Supplied data -
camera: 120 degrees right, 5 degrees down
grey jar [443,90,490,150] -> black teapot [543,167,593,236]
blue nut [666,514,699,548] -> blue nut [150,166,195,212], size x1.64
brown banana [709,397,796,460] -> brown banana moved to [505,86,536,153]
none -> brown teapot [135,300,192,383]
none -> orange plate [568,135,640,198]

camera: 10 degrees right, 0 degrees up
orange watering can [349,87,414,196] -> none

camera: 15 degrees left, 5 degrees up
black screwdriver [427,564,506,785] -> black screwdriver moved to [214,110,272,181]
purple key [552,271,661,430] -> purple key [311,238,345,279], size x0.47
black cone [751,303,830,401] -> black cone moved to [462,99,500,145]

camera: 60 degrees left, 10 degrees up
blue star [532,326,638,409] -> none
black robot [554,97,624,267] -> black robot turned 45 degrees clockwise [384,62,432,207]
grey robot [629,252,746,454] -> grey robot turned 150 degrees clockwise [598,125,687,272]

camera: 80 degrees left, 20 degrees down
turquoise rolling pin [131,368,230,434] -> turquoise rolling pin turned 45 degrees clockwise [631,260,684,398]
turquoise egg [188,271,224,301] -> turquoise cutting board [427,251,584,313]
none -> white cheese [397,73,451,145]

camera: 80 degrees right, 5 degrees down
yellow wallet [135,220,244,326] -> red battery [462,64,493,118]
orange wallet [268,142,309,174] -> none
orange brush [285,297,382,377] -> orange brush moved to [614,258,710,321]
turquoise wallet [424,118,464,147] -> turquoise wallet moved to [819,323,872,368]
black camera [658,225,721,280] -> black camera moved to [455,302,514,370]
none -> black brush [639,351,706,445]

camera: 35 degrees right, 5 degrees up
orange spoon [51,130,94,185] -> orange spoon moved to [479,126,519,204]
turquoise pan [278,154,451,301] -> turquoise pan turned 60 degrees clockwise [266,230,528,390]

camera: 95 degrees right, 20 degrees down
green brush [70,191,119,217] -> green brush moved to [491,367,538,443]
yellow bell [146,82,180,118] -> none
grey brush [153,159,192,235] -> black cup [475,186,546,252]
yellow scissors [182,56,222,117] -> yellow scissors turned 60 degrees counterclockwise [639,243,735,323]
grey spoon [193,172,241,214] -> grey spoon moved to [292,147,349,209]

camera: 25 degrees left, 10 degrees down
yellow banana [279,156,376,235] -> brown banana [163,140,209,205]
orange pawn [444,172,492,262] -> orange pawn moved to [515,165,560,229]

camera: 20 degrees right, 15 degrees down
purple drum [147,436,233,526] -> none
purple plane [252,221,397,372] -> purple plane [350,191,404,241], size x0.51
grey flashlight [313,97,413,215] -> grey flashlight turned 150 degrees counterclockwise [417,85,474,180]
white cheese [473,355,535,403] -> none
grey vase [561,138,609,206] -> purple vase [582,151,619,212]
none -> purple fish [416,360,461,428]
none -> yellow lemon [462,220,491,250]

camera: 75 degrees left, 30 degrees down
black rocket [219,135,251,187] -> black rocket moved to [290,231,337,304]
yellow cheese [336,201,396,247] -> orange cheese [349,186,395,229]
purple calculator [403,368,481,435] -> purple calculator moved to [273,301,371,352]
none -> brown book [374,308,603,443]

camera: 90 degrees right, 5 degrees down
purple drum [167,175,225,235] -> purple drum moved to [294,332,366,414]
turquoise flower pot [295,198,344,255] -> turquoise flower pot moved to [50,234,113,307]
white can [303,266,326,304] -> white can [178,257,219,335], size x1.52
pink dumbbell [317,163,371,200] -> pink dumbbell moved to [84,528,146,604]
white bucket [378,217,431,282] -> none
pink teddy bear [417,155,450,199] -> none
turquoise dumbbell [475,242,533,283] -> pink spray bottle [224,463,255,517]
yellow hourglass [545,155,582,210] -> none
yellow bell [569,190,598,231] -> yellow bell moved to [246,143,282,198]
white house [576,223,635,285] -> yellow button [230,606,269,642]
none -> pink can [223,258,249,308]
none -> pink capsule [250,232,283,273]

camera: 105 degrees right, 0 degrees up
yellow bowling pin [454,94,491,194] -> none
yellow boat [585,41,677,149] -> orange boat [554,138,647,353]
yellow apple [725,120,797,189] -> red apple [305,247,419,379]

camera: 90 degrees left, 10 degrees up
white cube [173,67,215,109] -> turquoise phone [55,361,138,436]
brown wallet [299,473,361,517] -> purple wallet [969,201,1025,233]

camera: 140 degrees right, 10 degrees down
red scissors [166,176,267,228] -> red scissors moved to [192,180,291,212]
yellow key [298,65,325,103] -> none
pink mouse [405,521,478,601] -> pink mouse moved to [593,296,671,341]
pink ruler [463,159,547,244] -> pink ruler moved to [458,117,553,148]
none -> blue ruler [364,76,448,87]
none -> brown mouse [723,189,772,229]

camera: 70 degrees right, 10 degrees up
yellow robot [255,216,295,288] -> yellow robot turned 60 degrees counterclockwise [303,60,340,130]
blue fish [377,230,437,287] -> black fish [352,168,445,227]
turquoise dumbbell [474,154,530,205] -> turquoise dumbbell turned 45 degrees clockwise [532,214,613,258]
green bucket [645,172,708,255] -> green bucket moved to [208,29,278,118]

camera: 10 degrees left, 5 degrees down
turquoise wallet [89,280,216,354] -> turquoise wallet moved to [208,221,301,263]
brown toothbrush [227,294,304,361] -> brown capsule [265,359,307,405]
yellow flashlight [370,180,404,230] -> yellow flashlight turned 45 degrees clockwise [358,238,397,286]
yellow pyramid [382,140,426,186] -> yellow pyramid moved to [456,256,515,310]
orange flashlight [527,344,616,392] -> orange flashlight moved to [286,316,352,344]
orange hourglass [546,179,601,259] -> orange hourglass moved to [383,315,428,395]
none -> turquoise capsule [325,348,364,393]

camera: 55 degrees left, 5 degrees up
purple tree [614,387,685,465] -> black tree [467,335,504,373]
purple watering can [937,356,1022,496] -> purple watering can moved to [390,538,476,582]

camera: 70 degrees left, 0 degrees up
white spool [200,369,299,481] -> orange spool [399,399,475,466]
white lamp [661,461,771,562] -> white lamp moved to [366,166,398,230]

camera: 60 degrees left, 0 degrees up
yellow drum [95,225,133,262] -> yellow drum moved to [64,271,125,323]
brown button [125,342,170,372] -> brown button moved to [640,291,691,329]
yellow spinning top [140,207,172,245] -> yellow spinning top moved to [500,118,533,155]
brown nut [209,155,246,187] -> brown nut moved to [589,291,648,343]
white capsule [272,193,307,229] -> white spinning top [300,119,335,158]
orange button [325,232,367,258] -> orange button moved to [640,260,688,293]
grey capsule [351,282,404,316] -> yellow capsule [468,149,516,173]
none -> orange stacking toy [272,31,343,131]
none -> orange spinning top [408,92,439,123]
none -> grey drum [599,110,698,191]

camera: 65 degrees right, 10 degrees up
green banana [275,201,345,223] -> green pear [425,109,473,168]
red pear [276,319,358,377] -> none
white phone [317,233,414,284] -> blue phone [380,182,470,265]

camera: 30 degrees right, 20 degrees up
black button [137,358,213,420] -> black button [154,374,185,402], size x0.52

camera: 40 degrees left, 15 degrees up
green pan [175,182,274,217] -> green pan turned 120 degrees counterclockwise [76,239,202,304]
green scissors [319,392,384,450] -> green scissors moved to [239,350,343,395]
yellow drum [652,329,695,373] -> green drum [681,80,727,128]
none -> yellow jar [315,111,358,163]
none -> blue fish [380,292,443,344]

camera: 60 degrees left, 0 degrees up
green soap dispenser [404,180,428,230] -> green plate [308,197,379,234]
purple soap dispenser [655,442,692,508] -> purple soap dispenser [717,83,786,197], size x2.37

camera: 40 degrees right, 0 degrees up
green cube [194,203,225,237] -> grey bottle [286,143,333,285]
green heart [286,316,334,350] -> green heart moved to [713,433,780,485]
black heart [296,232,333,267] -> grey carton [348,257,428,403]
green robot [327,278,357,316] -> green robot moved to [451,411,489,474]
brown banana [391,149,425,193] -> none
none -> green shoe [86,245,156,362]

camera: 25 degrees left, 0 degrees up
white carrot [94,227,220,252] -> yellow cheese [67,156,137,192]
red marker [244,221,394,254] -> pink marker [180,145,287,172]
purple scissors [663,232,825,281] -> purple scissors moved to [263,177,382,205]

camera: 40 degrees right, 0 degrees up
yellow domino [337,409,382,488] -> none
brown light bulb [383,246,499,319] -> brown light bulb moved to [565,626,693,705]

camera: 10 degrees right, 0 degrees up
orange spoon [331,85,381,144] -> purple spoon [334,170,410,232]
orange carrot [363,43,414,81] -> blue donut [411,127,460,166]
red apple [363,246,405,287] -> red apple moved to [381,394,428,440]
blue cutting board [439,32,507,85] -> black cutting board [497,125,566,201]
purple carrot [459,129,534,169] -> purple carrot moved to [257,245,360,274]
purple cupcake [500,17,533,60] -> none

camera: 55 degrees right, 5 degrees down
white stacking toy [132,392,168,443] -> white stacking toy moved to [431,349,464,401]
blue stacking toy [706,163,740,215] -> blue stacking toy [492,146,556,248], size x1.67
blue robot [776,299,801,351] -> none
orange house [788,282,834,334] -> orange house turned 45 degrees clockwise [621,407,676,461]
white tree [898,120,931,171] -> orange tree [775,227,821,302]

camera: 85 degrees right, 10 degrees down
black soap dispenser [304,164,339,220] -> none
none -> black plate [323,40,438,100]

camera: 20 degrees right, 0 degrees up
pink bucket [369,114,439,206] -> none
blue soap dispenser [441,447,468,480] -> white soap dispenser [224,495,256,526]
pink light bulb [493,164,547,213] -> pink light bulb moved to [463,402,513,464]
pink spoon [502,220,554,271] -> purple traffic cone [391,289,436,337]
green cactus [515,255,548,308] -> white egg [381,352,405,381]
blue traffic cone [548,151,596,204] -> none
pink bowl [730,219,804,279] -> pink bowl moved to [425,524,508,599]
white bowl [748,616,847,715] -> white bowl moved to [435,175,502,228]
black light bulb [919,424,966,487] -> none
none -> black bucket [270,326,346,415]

What is required - Keep both end lines and retype everything in the records above from the line containing "black rocket [219,135,251,187]" through the line containing "purple calculator [403,368,481,435]", exactly, with nothing else.

Result of the task -
black rocket [219,135,251,187] -> black rocket moved to [290,231,337,304]
yellow cheese [336,201,396,247] -> orange cheese [349,186,395,229]
purple calculator [403,368,481,435] -> purple calculator moved to [273,301,371,352]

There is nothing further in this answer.